[Opening AVAILABLE RECORDS section]

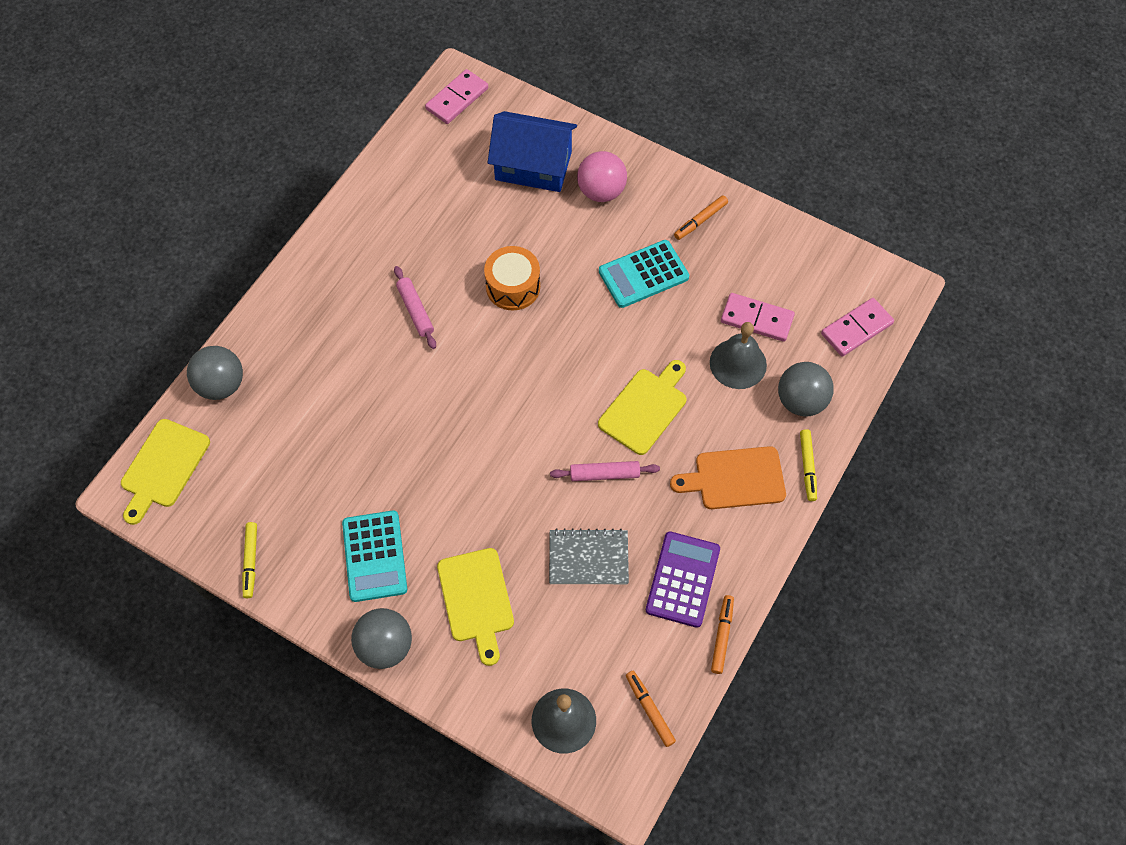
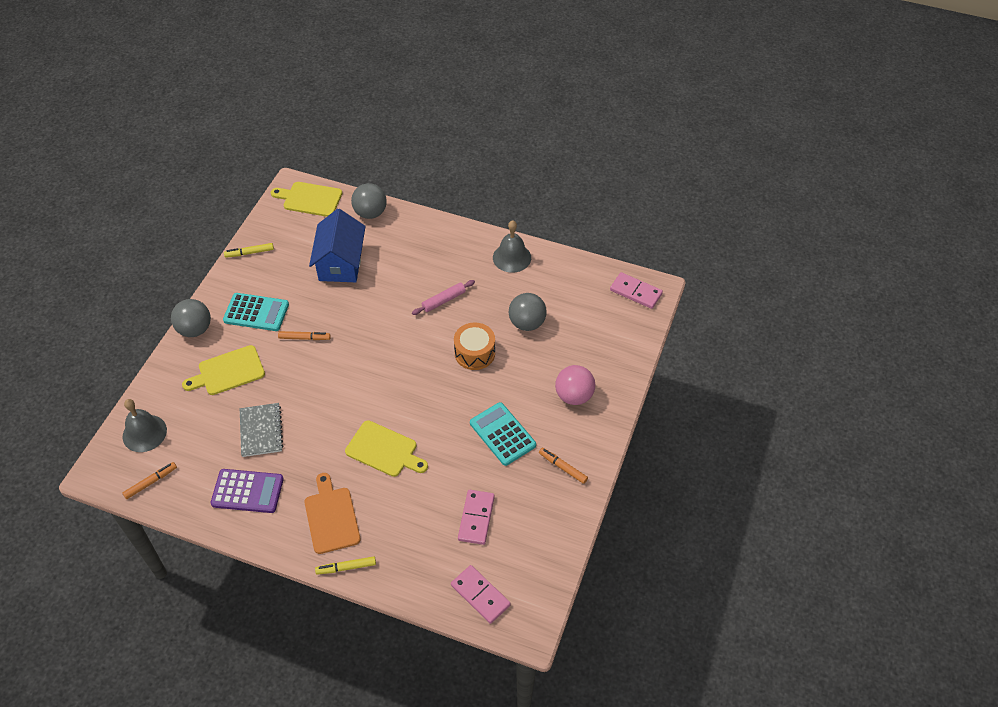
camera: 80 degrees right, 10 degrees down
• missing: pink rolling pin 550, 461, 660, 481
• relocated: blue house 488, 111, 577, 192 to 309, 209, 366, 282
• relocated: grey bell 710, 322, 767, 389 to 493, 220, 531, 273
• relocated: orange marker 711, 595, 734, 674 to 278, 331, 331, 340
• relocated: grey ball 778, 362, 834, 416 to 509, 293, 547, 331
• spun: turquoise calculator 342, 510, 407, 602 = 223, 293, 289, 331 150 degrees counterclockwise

[Closing AVAILABLE RECORDS section]

- **ABOUT THIS TASK**: Retype exactly, and only, the lines that run from the one with "293, 547, 331" through the final line of the entries.

- **EXERCISE SOLUTION**:
• relocated: grey ball 778, 362, 834, 416 to 509, 293, 547, 331
• spun: turquoise calculator 342, 510, 407, 602 = 223, 293, 289, 331 150 degrees counterclockwise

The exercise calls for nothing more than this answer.